[Activity]:
Below is a listing; restate from it, character for character, the lines beginning at the line holding "camera: 65 degrees right, 15 degrees down" and ending at the line holding "new: brown toothbrush", both included.

[The data]:
=== Begin Enclosure ===
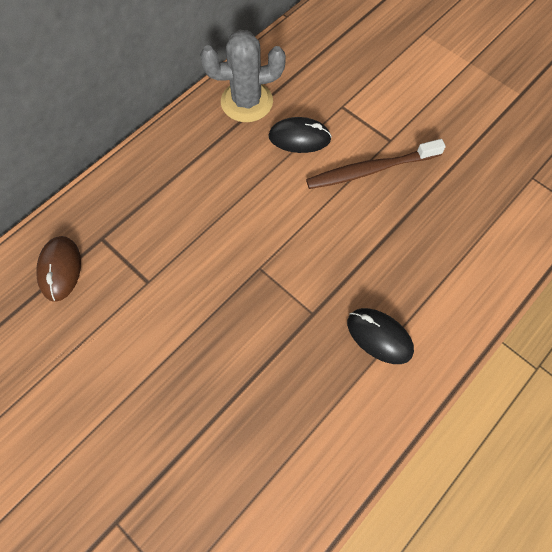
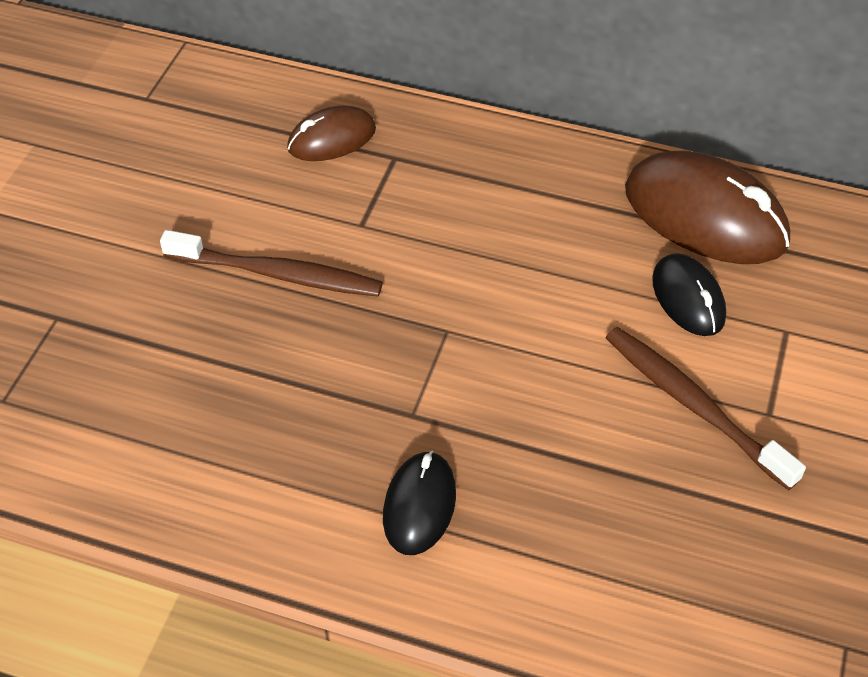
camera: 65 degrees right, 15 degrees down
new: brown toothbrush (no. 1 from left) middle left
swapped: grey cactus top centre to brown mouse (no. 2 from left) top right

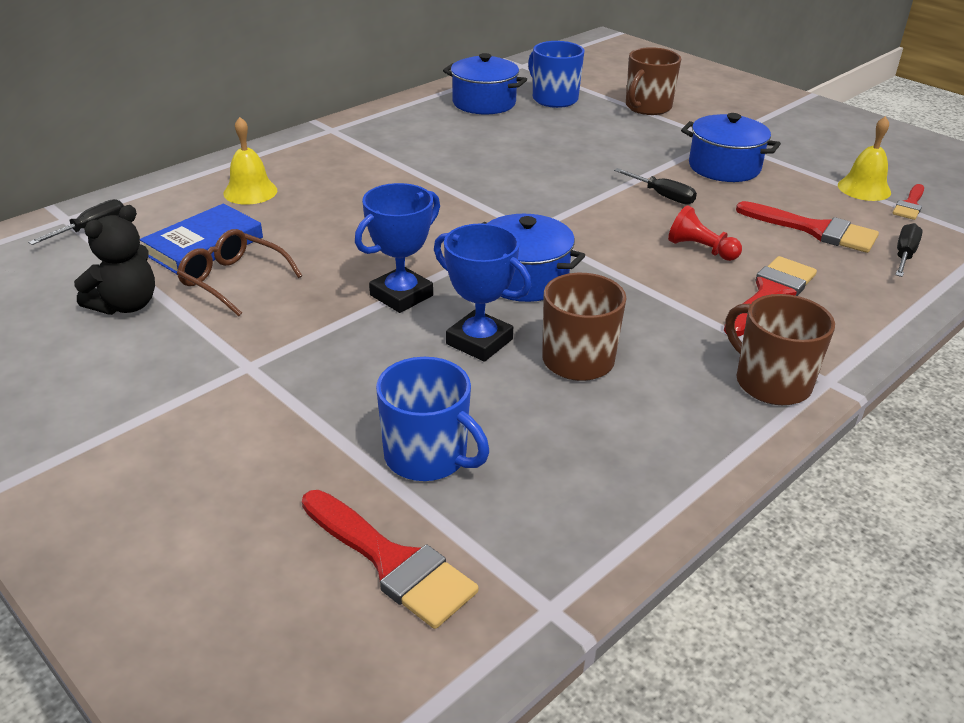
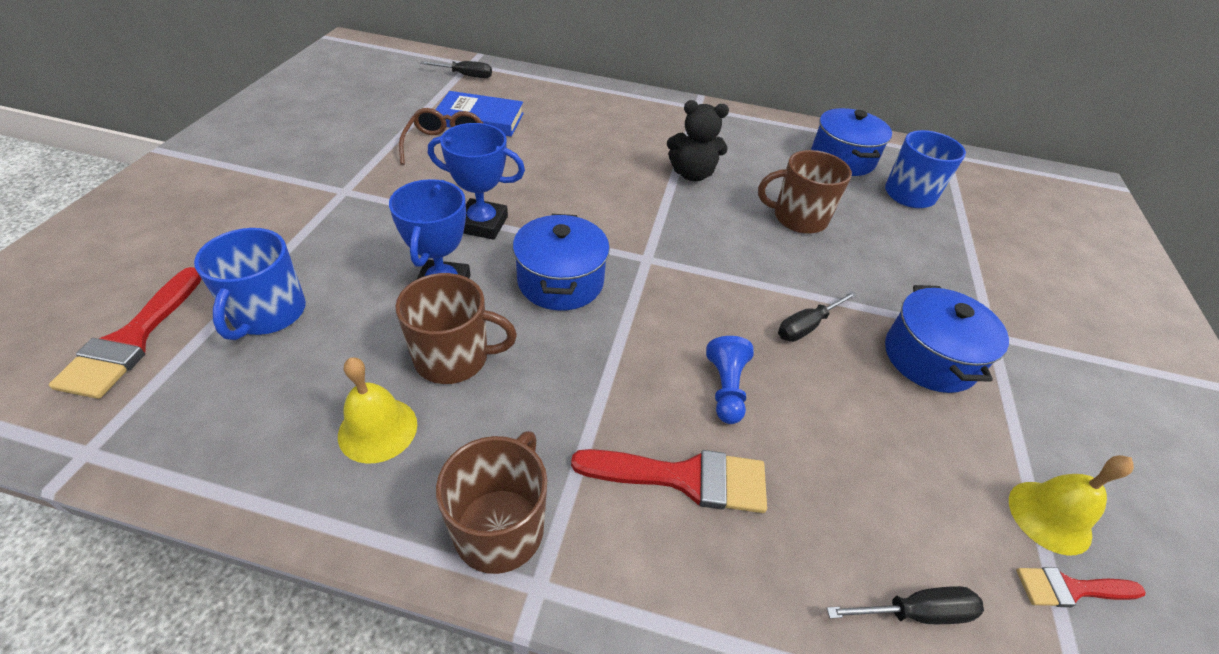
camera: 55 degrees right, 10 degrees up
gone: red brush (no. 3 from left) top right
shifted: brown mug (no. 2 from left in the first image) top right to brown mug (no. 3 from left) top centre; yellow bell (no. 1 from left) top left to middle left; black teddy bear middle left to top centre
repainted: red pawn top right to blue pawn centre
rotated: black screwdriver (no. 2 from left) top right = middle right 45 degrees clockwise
=== End Enclosure ===
=== Begin Enclosure ===
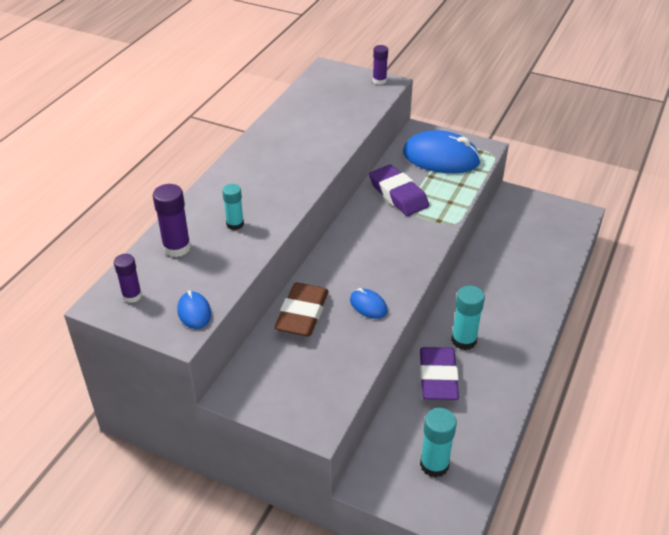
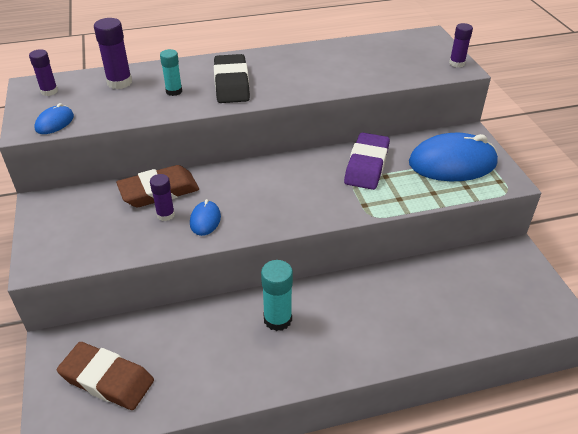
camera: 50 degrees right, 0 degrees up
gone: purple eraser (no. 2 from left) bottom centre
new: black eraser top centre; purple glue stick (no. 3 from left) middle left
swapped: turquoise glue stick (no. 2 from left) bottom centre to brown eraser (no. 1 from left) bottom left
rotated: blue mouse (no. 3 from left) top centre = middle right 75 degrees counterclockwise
=== End Enclosure ===
=== Begin Enclosure ===
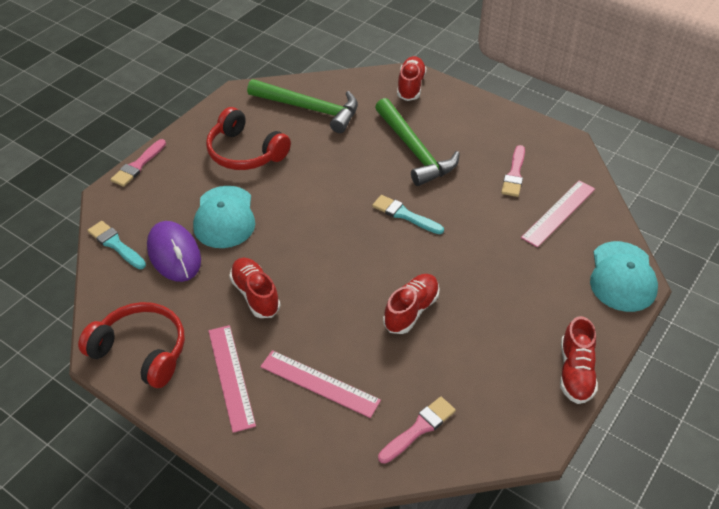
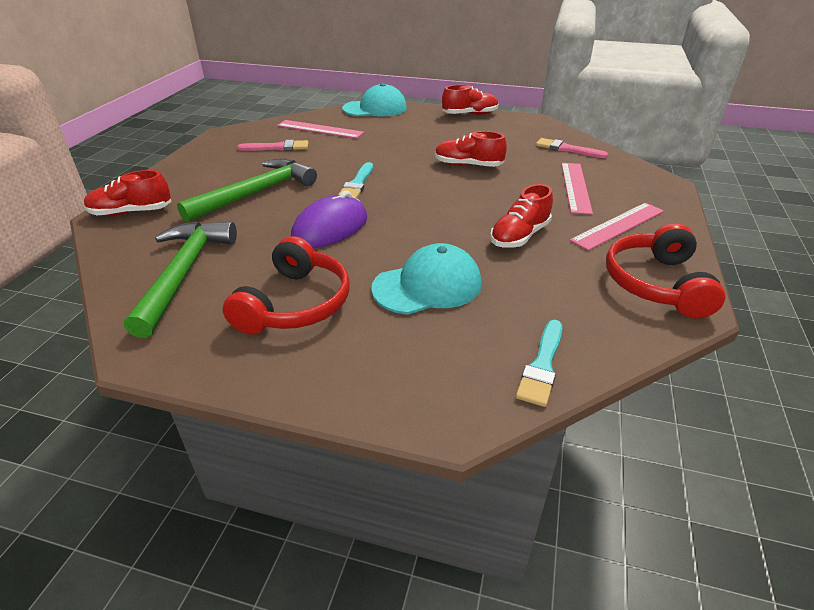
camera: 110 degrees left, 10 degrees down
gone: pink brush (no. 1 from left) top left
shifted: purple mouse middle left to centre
=== End Enclosure ===
[Answer to this task]:
camera: 65 degrees right, 15 degrees down
new: brown toothbrush (no. 1 from left) middle left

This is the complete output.